_WHAT YOU NEED TO DO_. Put every line of the rows below into a Markdown table with the columns "No." and "Line", numbering each line in order. Skip blank lines and leave out the pictures.

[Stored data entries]
────

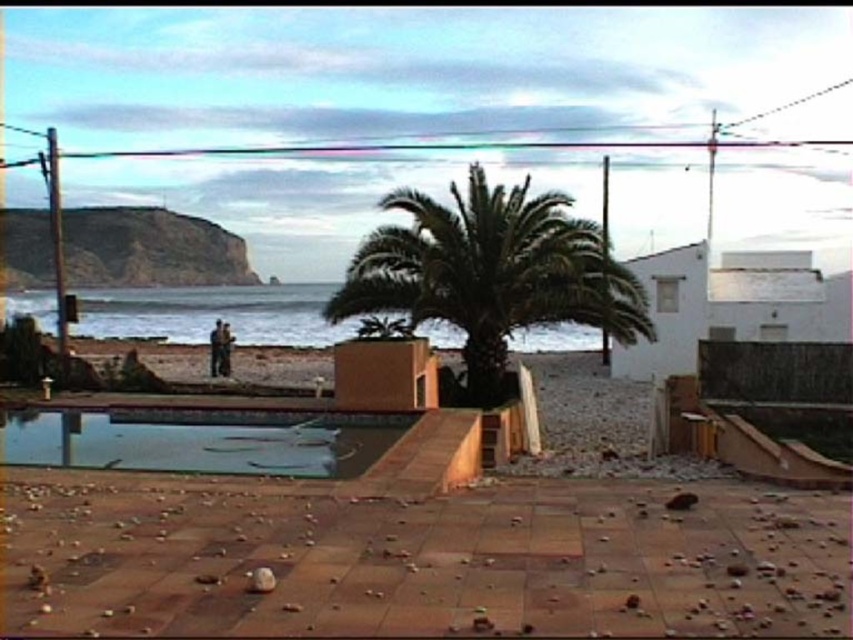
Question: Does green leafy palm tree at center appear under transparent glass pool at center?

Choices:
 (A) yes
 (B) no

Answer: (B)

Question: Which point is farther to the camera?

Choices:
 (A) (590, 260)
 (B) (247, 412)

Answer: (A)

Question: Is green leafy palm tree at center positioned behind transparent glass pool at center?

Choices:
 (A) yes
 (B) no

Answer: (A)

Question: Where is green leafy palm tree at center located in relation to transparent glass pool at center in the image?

────

_SOLUTION TO THE PROBLEM_.
| No. | Line |
|---|---|
| 1 | Question: Does green leafy palm tree at center appear under transparent glass pool at center? |
| 2 | Choices: |
| 3 |  (A) yes |
| 4 |  (B) no |
| 5 | Answer: (B) |
| 6 | Question: Which point is farther to the camera? |
| 7 | Choices: |
| 8 |  (A) (590, 260) |
| 9 |  (B) (247, 412) |
| 10 | Answer: (A) |
| 11 | Question: Is green leafy palm tree at center positioned behind transparent glass pool at center? |
| 12 | Choices: |
| 13 |  (A) yes |
| 14 |  (B) no |
| 15 | Answer: (A) |
| 16 | Question: Where is green leafy palm tree at center located in relation to transparent glass pool at center in the image? |